WHAT IS NEEDED: All records shown below should be given again, character for character.

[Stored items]
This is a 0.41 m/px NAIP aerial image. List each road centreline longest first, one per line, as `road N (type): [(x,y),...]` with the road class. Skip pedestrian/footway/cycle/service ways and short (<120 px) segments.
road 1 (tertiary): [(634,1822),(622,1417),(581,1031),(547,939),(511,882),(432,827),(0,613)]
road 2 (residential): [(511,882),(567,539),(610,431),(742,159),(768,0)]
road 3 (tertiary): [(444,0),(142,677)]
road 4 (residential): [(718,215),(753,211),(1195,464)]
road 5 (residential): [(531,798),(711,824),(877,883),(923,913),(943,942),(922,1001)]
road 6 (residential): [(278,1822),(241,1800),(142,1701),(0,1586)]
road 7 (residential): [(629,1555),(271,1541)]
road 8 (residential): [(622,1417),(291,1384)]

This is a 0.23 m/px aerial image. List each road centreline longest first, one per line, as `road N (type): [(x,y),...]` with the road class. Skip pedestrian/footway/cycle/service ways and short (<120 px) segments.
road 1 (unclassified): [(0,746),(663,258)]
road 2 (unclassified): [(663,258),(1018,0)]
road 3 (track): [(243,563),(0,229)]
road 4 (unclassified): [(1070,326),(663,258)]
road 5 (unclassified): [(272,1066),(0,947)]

RESULT OF THE EXERCISE:
This is a 0.41 m/px NAIP aerial image. List each road centreline longest first, one per line, as `road N (type): [(x,y),...]` with the road class. Skip pedestrian/footway/cycle/service ways and short (<120 px) segments.
road 1 (tertiary): [(634,1822),(622,1417),(581,1031),(547,939),(511,882),(432,827),(0,613)]
road 2 (residential): [(511,882),(567,539),(610,431),(742,159),(768,0)]
road 3 (tertiary): [(444,0),(142,677)]
road 4 (residential): [(718,215),(753,211),(1195,464)]
road 5 (residential): [(531,798),(711,824),(877,883),(923,913),(943,942),(922,1001)]
road 6 (residential): [(278,1822),(241,1800),(142,1701),(0,1586)]
road 7 (residential): [(629,1555),(271,1541)]
road 8 (residential): [(622,1417),(291,1384)]

This is a 0.23 m/px aerial image. List each road centreline longest first, one per line, as `road N (type): [(x,y),...]` with the road class. Skip pedestrian/footway/cycle/service ways and short (<120 px) segments.
road 1 (unclassified): [(0,746),(663,258)]
road 2 (unclassified): [(663,258),(1018,0)]
road 3 (track): [(243,563),(0,229)]
road 4 (unclassified): [(1070,326),(663,258)]
road 5 (unclassified): [(272,1066),(0,947)]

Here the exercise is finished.